## Work to complete:
Among the lines of the records, please find those that contain the word "none" and copy them.

## Material supplied:
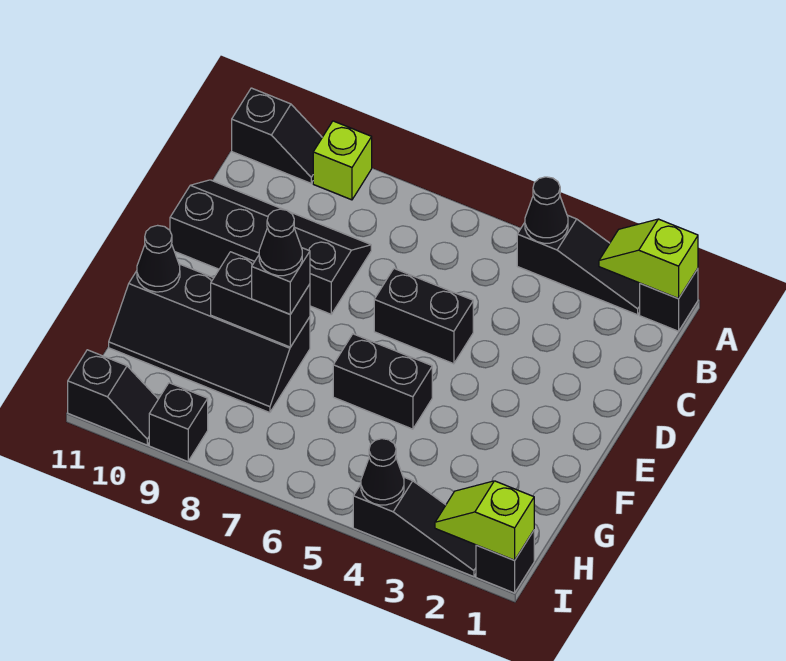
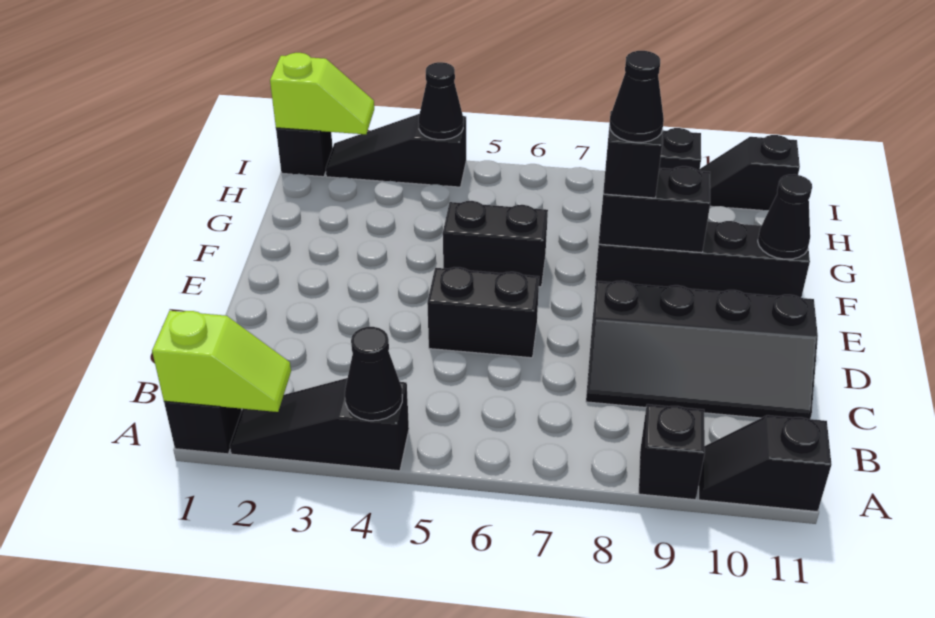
lime brick A9 level 1 -> black brick A9 level 1

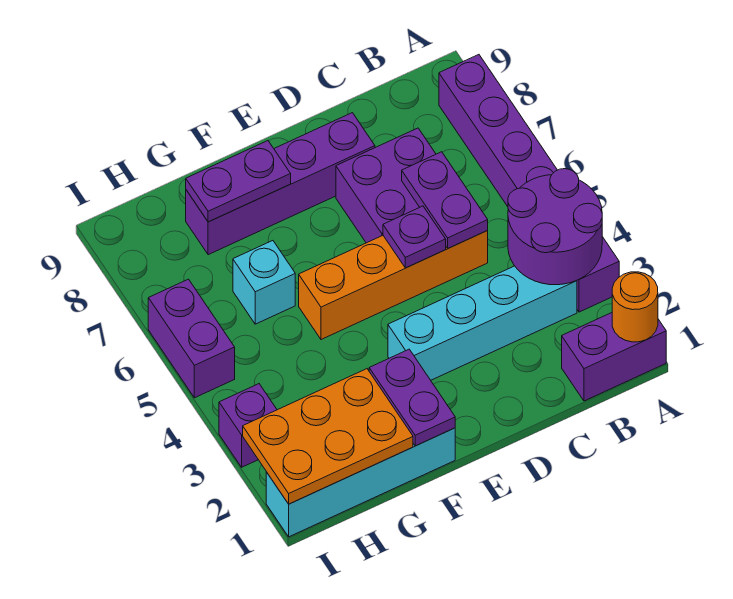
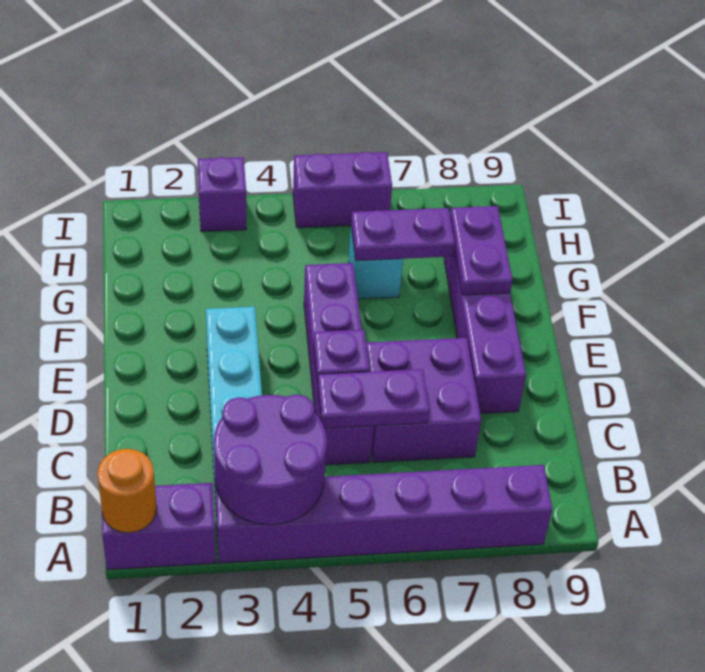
purple brick A1:B1 level 1 -> purple brick A1:A2 level 1
orange brick C5:F5 level 1 -> purple brick C5:F5 level 1
cyan brick F1:I1 level 1 -> none
purple plate F1:F2 level 2 -> purple plate G6:G7 level 2
orange plate G1:I2 level 2 -> none

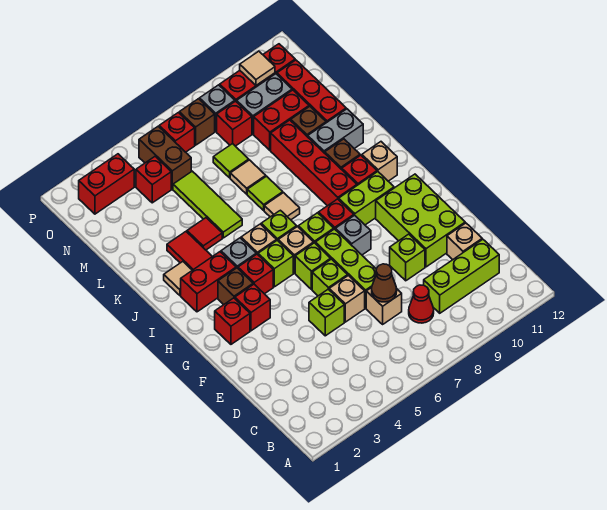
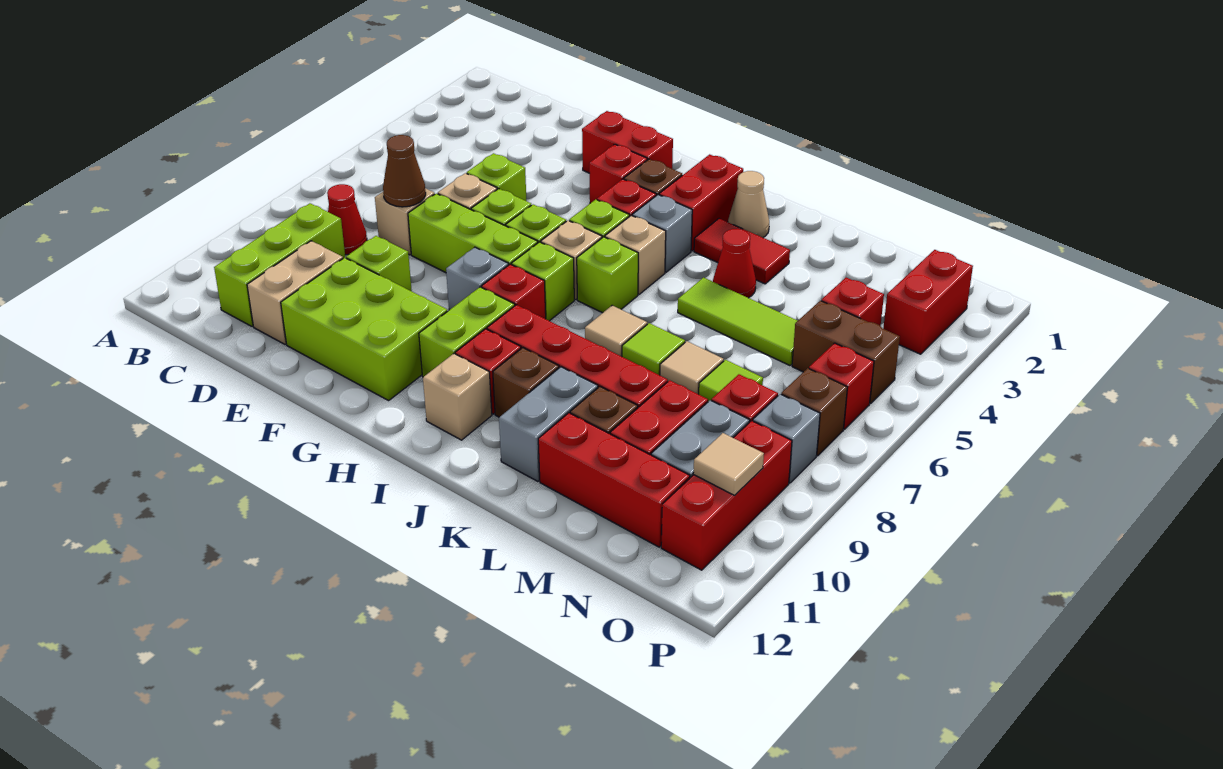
tan brick D11 level 1 -> tan brick D10:D11 level 1
red brick G2 level 1 -> red brick F2:G2 level 1
tan tile J2 level 1 -> tan cone J2 level 1
red tile K4 level 1 -> red cone K4 level 1

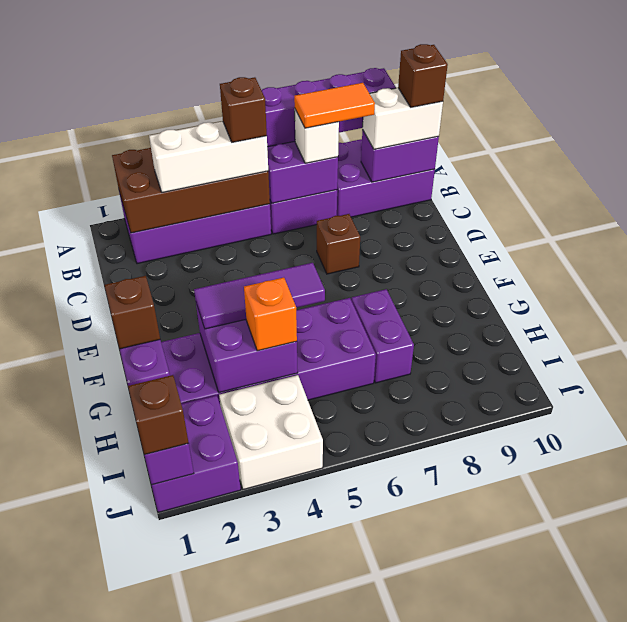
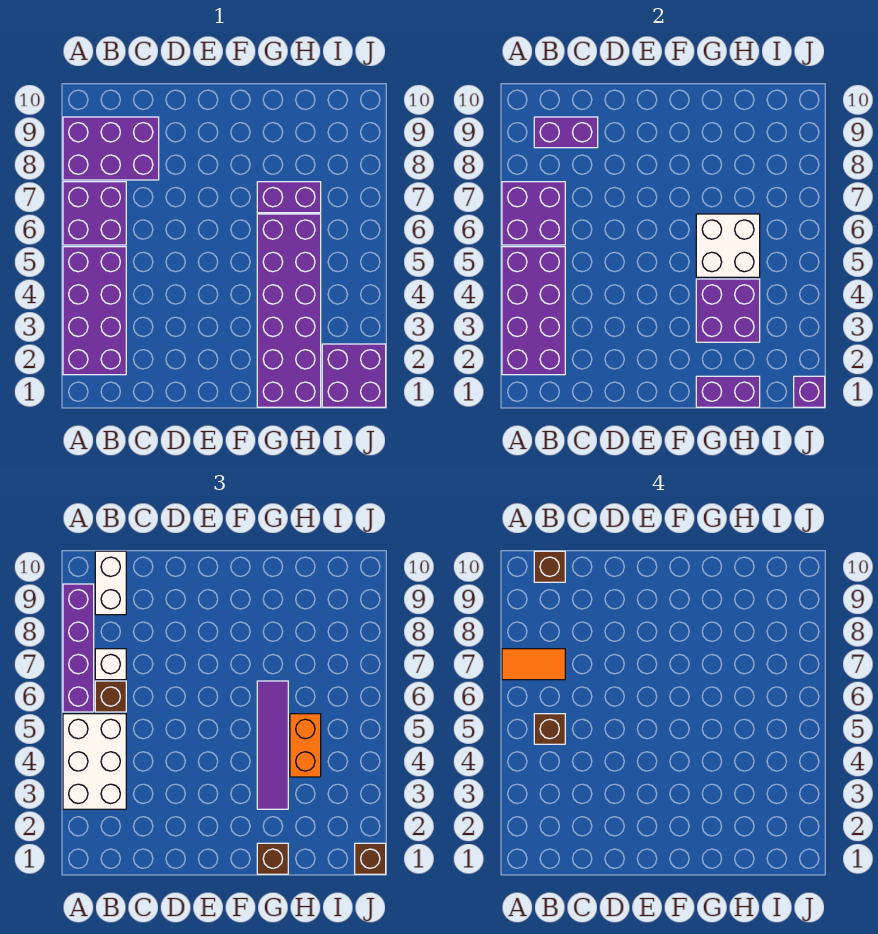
brown brick A2:B5 level 2 -> purple brick A2:B5 level 2
purple brick A8:B10 level 1 -> purple brick A8:C9 level 1
white brick B3:B5 level 3 -> white brick A3:B5 level 3
orange tile B7:B8 level 4 -> orange tile A7:B7 level 4
purple brick B9:B10 level 2 -> purple brick B9:C9 level 2
brown brick D7 level 1 -> brown brick B6 level 3
purple tile G3:G5 level 3 -> purple tile G3:G6 level 3
orange brick H4 level 3 -> orange brick H4:H5 level 3
white brick I3:J4 level 1 -> white brick G5:H6 level 2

## Reply to the task:
cyan brick F1:I1 level 1 -> none
orange plate G1:I2 level 2 -> none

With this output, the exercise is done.